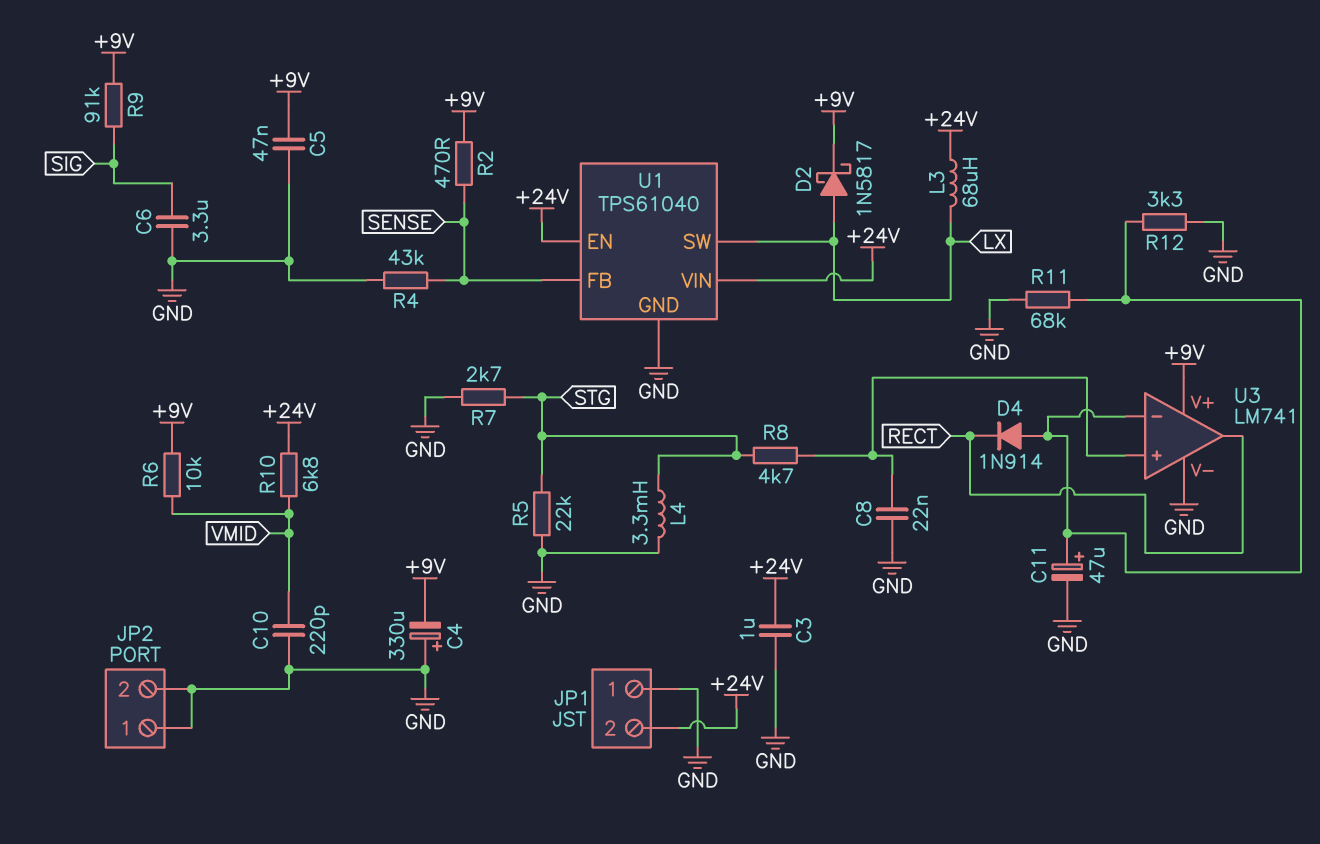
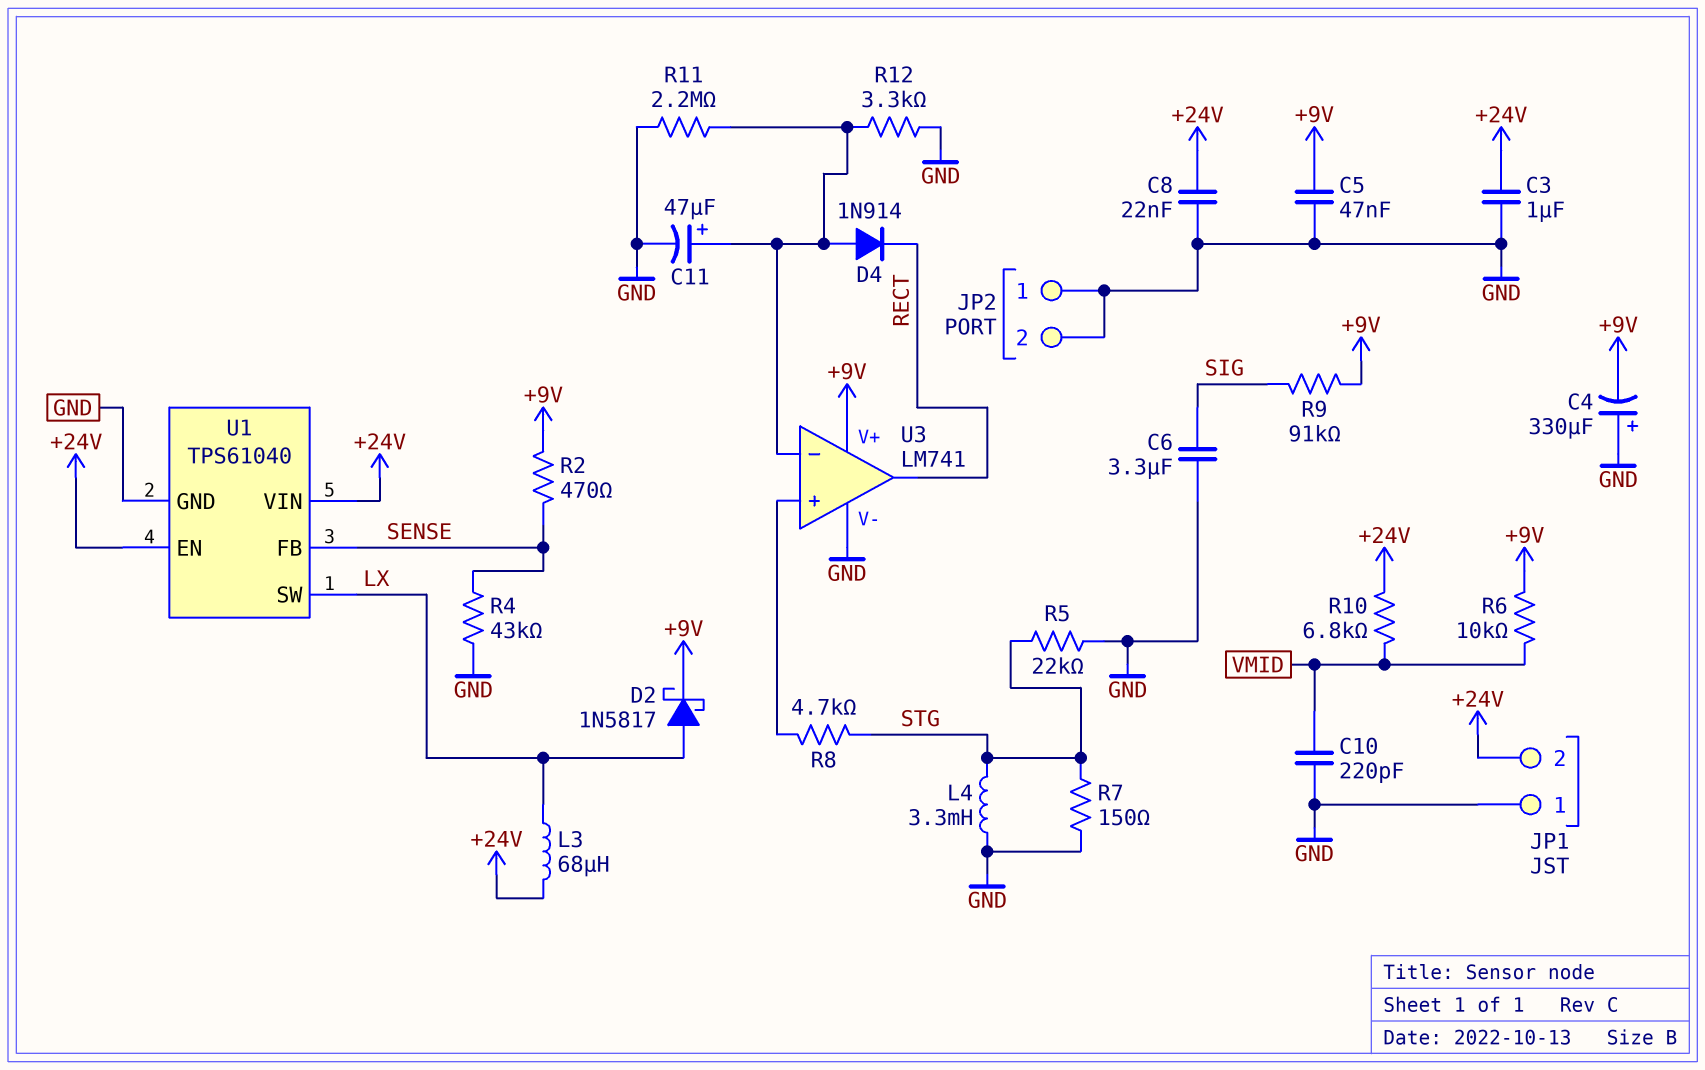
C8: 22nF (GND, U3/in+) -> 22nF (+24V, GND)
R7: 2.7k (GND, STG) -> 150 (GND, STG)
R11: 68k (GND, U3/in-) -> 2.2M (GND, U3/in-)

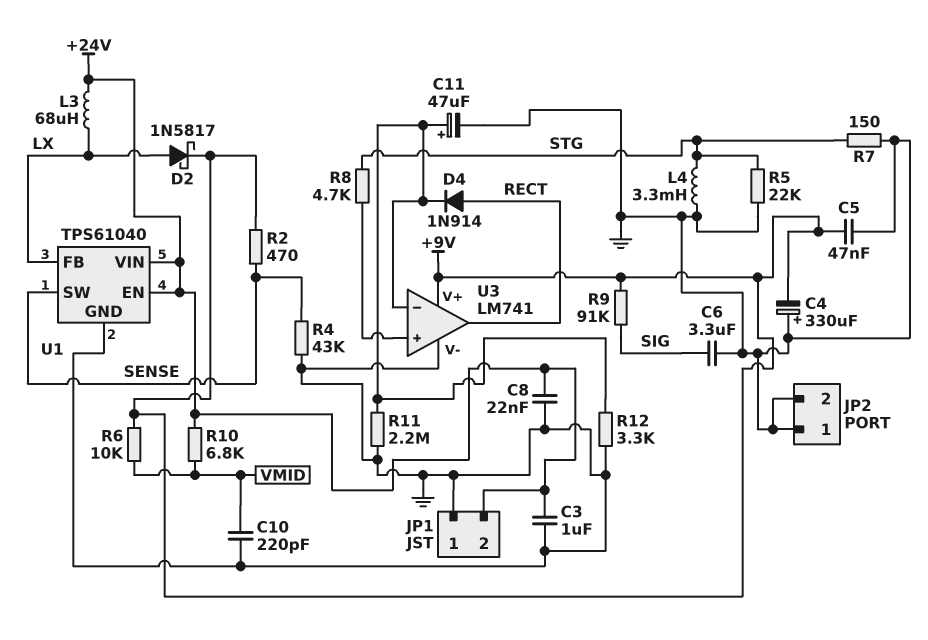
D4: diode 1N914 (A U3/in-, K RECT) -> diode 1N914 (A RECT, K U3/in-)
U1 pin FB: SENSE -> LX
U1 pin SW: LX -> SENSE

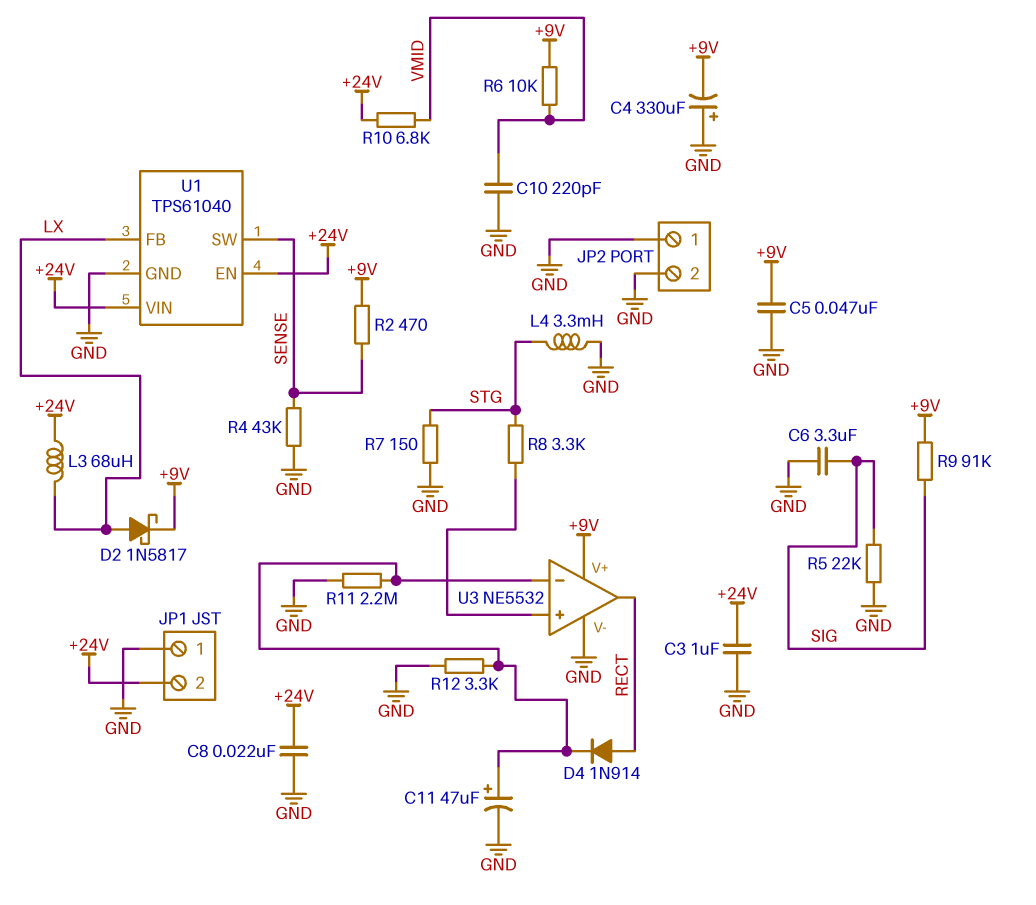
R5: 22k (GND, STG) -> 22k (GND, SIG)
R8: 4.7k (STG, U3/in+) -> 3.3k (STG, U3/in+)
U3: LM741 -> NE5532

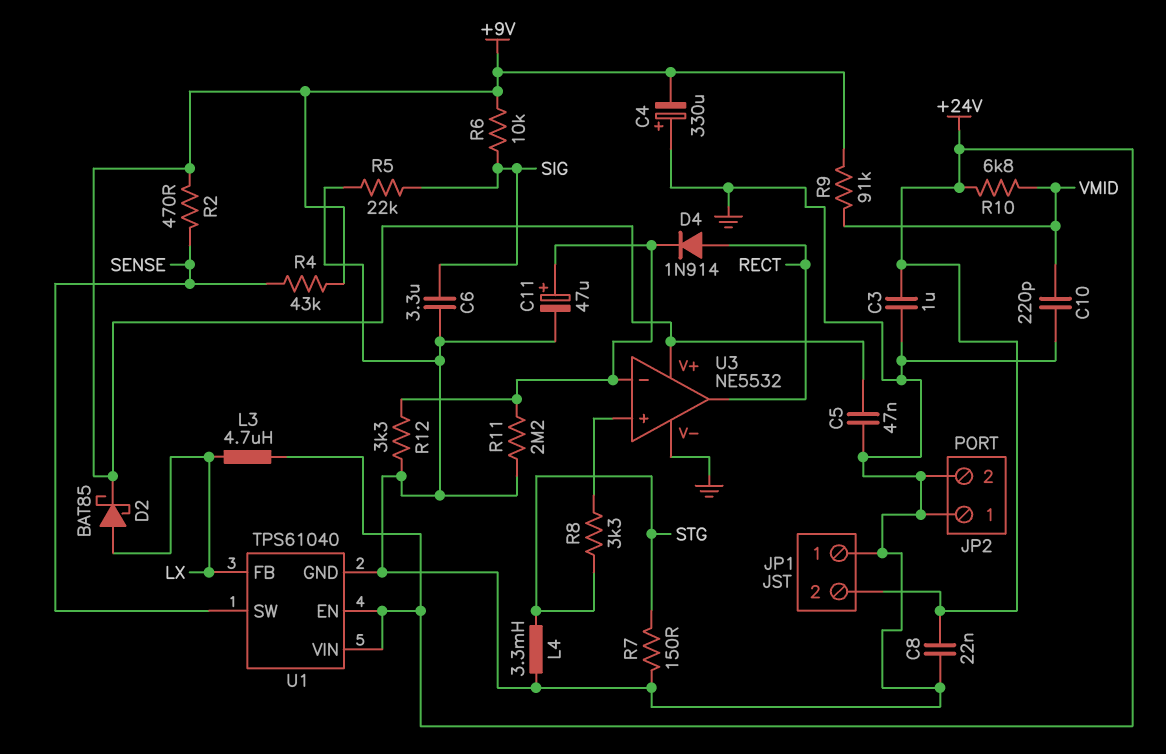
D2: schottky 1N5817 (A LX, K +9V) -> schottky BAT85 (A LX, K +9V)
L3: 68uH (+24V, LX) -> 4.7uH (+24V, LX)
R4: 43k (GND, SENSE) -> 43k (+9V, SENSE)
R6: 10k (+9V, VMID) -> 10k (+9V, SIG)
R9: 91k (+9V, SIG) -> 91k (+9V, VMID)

------------------------------------------------

**YOUR TASK:**
Print precisely the lines from the one with "L3: 68uH (+24V, LX) -> 4.7uH (+24V, LX)" through the end of the data above, adding nothing.

**WRITTEN REPLY:**
L3: 68uH (+24V, LX) -> 4.7uH (+24V, LX)
R4: 43k (GND, SENSE) -> 43k (+9V, SENSE)
R6: 10k (+9V, VMID) -> 10k (+9V, SIG)
R9: 91k (+9V, SIG) -> 91k (+9V, VMID)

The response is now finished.